──────── Extracted records

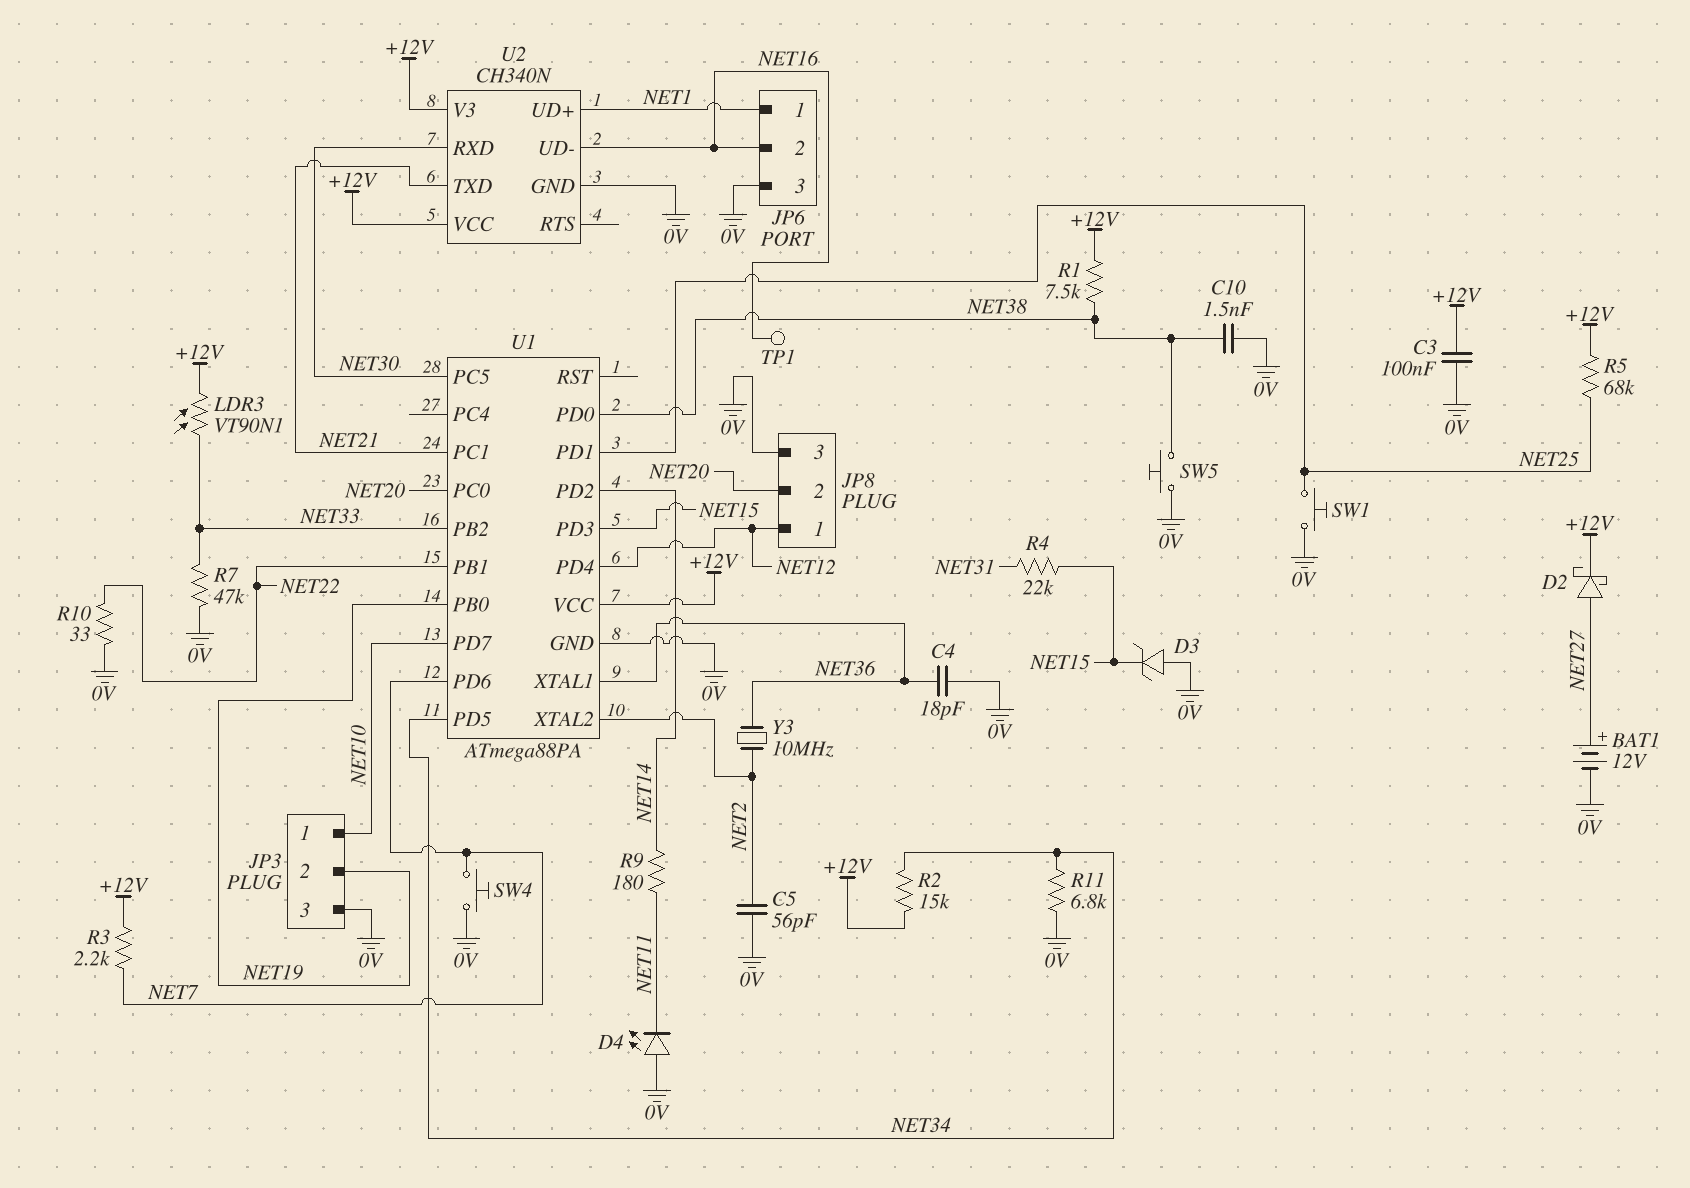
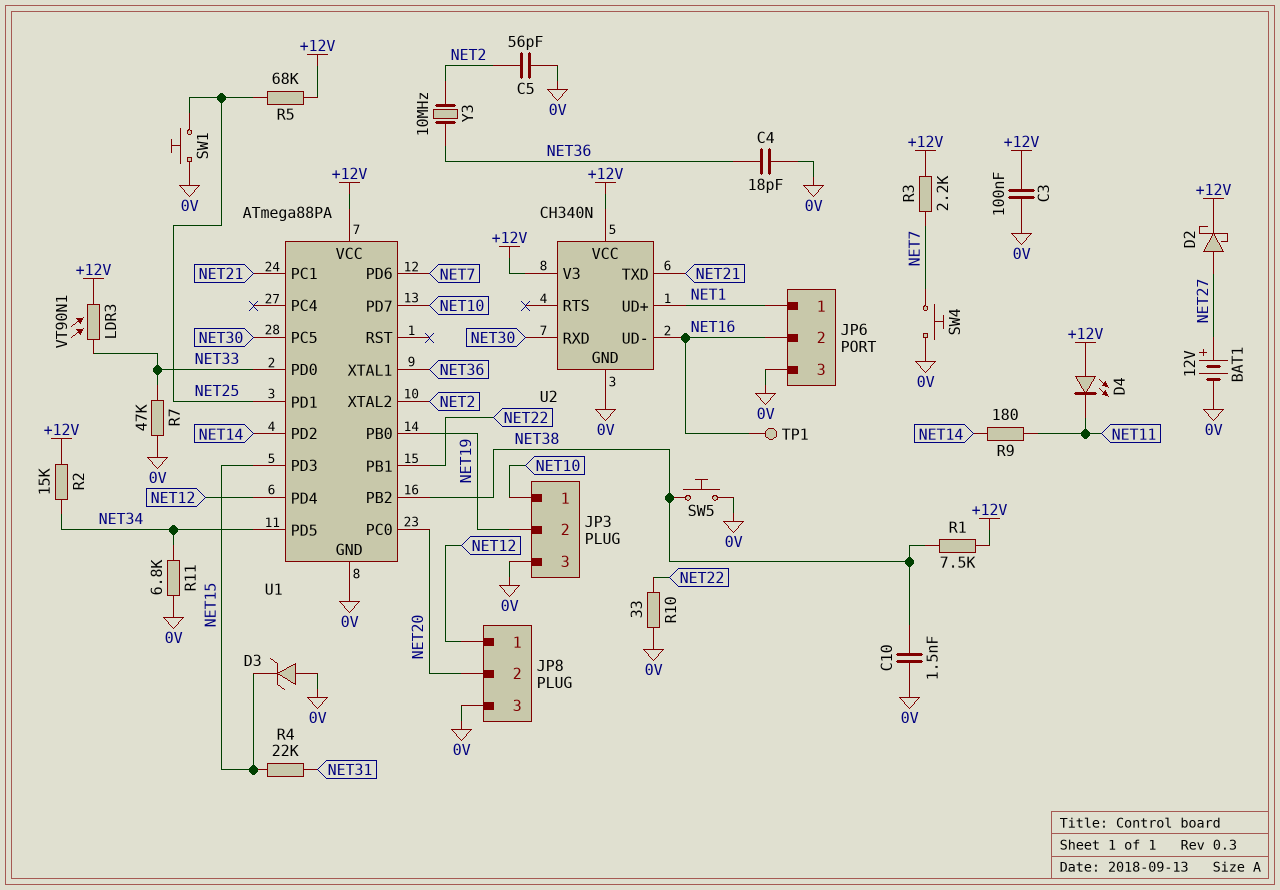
D4: LED (A 0V, K NET11) -> LED (A +12V, K NET11)
U1 pin PB2: NET33 -> NET38
U1 pin PD0: NET38 -> NET33

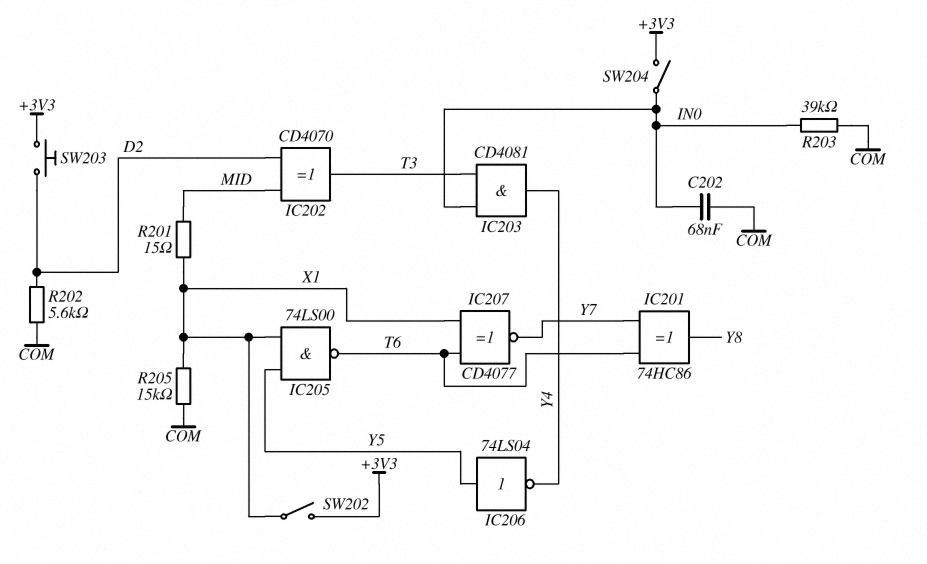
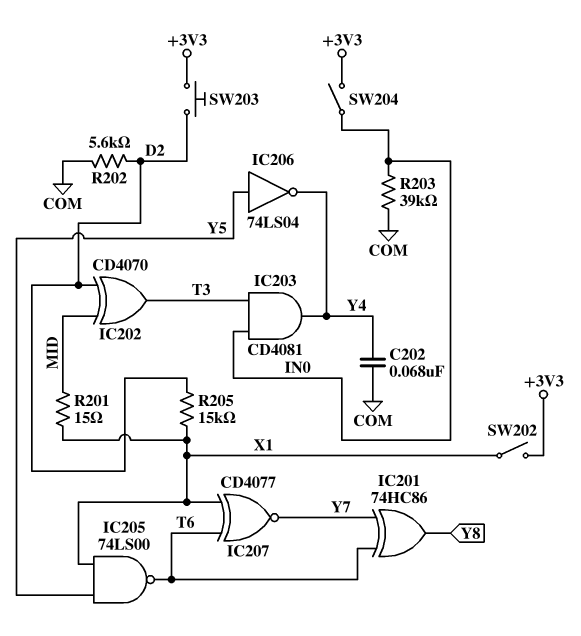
C202: 68nF (COM, IN0) -> 68nF (COM, Y4)
R205: 15k (COM, X1) -> 15k (D2, X1)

────────────────

Once the pictures are set aside, please output all the data word for word.

__Solution for this task__:
D4: LED (A 0V, K NET11) -> LED (A +12V, K NET11)
U1 pin PB2: NET33 -> NET38
U1 pin PD0: NET38 -> NET33

C202: 68nF (COM, IN0) -> 68nF (COM, Y4)
R205: 15k (COM, X1) -> 15k (D2, X1)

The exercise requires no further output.